* _Data for this exercise_:

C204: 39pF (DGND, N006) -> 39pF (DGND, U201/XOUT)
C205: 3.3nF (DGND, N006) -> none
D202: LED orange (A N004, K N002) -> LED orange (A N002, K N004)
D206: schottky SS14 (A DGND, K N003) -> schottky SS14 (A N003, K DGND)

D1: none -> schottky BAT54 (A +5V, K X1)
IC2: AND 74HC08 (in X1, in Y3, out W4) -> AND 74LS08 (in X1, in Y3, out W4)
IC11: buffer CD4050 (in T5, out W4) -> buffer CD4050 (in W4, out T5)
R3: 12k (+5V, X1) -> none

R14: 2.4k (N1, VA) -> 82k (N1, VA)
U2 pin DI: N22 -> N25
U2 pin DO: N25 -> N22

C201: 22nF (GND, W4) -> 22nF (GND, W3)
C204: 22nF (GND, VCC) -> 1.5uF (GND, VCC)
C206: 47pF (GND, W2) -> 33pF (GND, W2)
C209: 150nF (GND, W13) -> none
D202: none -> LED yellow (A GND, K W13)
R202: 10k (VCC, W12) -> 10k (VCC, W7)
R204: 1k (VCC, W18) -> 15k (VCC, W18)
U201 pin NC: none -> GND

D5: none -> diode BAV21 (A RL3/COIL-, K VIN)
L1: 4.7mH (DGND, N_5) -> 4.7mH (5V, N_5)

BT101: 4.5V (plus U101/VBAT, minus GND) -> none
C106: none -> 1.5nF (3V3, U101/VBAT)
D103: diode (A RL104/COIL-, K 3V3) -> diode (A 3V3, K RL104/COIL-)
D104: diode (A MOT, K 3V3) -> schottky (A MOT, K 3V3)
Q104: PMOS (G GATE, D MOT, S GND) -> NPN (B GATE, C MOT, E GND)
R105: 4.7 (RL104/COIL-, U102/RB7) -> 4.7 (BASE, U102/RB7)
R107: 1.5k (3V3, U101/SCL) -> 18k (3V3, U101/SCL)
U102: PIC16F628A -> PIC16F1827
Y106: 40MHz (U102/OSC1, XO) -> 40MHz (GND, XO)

* _What to do_: Look through the records above and report how many lines hold the word "none", giving only the number.

* _Completed exercise_: 9